- [YOUR GOAL] Could you return the data below exactly as it appears?

Scene comparison data
Start of Block

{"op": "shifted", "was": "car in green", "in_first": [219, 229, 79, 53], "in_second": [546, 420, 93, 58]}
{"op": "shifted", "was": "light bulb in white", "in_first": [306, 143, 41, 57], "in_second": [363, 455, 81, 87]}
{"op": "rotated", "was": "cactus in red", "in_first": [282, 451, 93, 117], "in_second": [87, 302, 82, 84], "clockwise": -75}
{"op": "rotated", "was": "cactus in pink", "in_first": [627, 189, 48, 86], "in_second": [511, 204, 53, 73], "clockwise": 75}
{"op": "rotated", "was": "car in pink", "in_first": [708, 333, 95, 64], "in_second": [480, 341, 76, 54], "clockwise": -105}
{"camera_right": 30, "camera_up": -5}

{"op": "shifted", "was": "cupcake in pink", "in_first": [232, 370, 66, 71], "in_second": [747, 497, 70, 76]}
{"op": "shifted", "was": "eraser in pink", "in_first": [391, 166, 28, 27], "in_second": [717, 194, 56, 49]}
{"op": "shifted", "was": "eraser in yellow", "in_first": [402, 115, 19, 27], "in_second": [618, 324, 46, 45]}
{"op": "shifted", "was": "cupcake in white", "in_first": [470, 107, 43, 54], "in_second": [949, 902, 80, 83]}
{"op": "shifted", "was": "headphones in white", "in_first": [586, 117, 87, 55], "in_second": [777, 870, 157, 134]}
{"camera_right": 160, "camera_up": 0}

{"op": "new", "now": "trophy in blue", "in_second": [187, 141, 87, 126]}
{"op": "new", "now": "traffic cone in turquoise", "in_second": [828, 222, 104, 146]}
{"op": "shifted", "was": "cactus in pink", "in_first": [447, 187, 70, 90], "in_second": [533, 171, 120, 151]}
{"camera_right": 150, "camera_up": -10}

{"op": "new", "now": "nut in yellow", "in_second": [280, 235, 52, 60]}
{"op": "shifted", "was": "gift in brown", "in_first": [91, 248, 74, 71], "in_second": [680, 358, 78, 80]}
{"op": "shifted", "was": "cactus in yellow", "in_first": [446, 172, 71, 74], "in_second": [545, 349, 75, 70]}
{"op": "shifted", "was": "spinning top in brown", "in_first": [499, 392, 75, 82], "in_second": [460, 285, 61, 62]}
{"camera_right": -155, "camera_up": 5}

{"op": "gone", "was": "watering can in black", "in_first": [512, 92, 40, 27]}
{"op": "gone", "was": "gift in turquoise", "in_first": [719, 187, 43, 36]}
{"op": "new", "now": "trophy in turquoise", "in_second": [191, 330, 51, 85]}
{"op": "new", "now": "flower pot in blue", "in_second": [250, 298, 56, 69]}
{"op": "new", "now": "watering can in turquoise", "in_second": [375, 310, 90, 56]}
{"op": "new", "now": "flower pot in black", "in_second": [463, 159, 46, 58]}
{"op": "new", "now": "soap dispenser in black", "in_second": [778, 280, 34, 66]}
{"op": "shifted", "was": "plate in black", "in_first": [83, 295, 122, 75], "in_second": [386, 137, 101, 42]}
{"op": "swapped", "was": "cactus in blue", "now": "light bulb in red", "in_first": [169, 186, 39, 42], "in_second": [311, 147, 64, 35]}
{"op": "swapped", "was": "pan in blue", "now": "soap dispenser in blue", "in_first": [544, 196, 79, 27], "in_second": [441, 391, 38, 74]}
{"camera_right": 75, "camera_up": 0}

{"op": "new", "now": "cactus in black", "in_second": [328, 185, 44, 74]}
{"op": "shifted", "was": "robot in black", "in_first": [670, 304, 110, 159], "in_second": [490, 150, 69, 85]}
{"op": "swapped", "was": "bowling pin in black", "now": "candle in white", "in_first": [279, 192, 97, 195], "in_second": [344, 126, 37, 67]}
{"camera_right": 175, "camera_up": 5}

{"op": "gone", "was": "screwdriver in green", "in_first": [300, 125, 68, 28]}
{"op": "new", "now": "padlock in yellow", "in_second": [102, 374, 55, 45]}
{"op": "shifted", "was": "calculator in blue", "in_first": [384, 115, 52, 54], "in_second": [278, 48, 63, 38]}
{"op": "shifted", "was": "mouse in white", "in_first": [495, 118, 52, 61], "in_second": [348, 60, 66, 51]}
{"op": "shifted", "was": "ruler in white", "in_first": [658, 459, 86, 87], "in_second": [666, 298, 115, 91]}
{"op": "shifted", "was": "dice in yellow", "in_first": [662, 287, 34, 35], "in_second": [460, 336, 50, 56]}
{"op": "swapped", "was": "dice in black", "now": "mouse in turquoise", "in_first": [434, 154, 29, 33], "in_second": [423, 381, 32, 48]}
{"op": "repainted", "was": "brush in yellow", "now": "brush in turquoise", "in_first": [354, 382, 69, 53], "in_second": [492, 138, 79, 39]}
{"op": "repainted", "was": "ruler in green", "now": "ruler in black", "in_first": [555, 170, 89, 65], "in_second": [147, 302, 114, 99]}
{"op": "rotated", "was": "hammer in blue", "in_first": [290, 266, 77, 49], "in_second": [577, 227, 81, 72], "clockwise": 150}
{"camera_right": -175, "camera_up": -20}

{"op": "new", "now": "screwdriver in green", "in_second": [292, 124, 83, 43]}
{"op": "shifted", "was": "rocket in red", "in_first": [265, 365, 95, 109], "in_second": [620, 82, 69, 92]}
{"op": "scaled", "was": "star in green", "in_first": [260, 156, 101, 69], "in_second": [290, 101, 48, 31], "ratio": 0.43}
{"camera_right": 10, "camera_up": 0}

End of Block

- [TASK RESULT]
{"op": "shifted", "was": "car in green", "in_first": [219, 229, 79, 53], "in_second": [546, 420, 93, 58]}
{"op": "shifted", "was": "light bulb in white", "in_first": [306, 143, 41, 57], "in_second": [363, 455, 81, 87]}
{"op": "rotated", "was": "cactus in red", "in_first": [282, 451, 93, 117], "in_second": [87, 302, 82, 84], "clockwise": -75}
{"op": "rotated", "was": "cactus in pink", "in_first": [627, 189, 48, 86], "in_second": [511, 204, 53, 73], "clockwise": 75}
{"op": "rotated", "was": "car in pink", "in_first": [708, 333, 95, 64], "in_second": [480, 341, 76, 54], "clockwise": -105}
{"camera_right": 30, "camera_up": -5}

{"op": "shifted", "was": "cupcake in pink", "in_first": [232, 370, 66, 71], "in_second": [747, 497, 70, 76]}
{"op": "shifted", "was": "eraser in pink", "in_first": [391, 166, 28, 27], "in_second": [717, 194, 56, 49]}
{"op": "shifted", "was": "eraser in yellow", "in_first": [402, 115, 19, 27], "in_second": [618, 324, 46, 45]}
{"op": "shifted", "was": "cupcake in white", "in_first": [470, 107, 43, 54], "in_second": [949, 902, 80, 83]}
{"op": "shifted", "was": "headphones in white", "in_first": [586, 117, 87, 55], "in_second": [777, 870, 157, 134]}
{"camera_right": 160, "camera_up": 0}

{"op": "new", "now": "trophy in blue", "in_second": [187, 141, 87, 126]}
{"op": "new", "now": "traffic cone in turquoise", "in_second": [828, 222, 104, 146]}
{"op": "shifted", "was": "cactus in pink", "in_first": [447, 187, 70, 90], "in_second": [533, 171, 120, 151]}
{"camera_right": 150, "camera_up": -10}

{"op": "new", "now": "nut in yellow", "in_second": [280, 235, 52, 60]}
{"op": "shifted", "was": "gift in brown", "in_first": [91, 248, 74, 71], "in_second": [680, 358, 78, 80]}
{"op": "shifted", "was": "cactus in yellow", "in_first": [446, 172, 71, 74], "in_second": [545, 349, 75, 70]}
{"op": "shifted", "was": "spinning top in brown", "in_first": [499, 392, 75, 82], "in_second": [460, 285, 61, 62]}
{"camera_right": -155, "camera_up": 5}

{"op": "gone", "was": "watering can in black", "in_first": [512, 92, 40, 27]}
{"op": "gone", "was": "gift in turquoise", "in_first": [719, 187, 43, 36]}
{"op": "new", "now": "trophy in turquoise", "in_second": [191, 330, 51, 85]}
{"op": "new", "now": "flower pot in blue", "in_second": [250, 298, 56, 69]}
{"op": "new", "now": "watering can in turquoise", "in_second": [375, 310, 90, 56]}
{"op": "new", "now": "flower pot in black", "in_second": [463, 159, 46, 58]}
{"op": "new", "now": "soap dispenser in black", "in_second": [778, 280, 34, 66]}
{"op": "shifted", "was": "plate in black", "in_first": [83, 295, 122, 75], "in_second": [386, 137, 101, 42]}
{"op": "swapped", "was": "cactus in blue", "now": "light bulb in red", "in_first": [169, 186, 39, 42], "in_second": [311, 147, 64, 35]}
{"op": "swapped", "was": "pan in blue", "now": "soap dispenser in blue", "in_first": [544, 196, 79, 27], "in_second": [441, 391, 38, 74]}
{"camera_right": 75, "camera_up": 0}

{"op": "new", "now": "cactus in black", "in_second": [328, 185, 44, 74]}
{"op": "shifted", "was": "robot in black", "in_first": [670, 304, 110, 159], "in_second": [490, 150, 69, 85]}
{"op": "swapped", "was": "bowling pin in black", "now": "candle in white", "in_first": [279, 192, 97, 195], "in_second": [344, 126, 37, 67]}
{"camera_right": 175, "camera_up": 5}

{"op": "gone", "was": "screwdriver in green", "in_first": [300, 125, 68, 28]}
{"op": "new", "now": "padlock in yellow", "in_second": [102, 374, 55, 45]}
{"op": "shifted", "was": "calculator in blue", "in_first": [384, 115, 52, 54], "in_second": [278, 48, 63, 38]}
{"op": "shifted", "was": "mouse in white", "in_first": [495, 118, 52, 61], "in_second": [348, 60, 66, 51]}
{"op": "shifted", "was": "ruler in white", "in_first": [658, 459, 86, 87], "in_second": [666, 298, 115, 91]}
{"op": "shifted", "was": "dice in yellow", "in_first": [662, 287, 34, 35], "in_second": [460, 336, 50, 56]}
{"op": "swapped", "was": "dice in black", "now": "mouse in turquoise", "in_first": [434, 154, 29, 33], "in_second": [423, 381, 32, 48]}
{"op": "repainted", "was": "brush in yellow", "now": "brush in turquoise", "in_first": [354, 382, 69, 53], "in_second": [492, 138, 79, 39]}
{"op": "repainted", "was": "ruler in green", "now": "ruler in black", "in_first": [555, 170, 89, 65], "in_second": [147, 302, 114, 99]}
{"op": "rotated", "was": "hammer in blue", "in_first": [290, 266, 77, 49], "in_second": [577, 227, 81, 72], "clockwise": 150}
{"camera_right": -175, "camera_up": -20}

{"op": "new", "now": "screwdriver in green", "in_second": [292, 124, 83, 43]}
{"op": "shifted", "was": "rocket in red", "in_first": [265, 365, 95, 109], "in_second": [620, 82, 69, 92]}
{"op": "scaled", "was": "star in green", "in_first": [260, 156, 101, 69], "in_second": [290, 101, 48, 31], "ratio": 0.43}
{"camera_right": 10, "camera_up": 0}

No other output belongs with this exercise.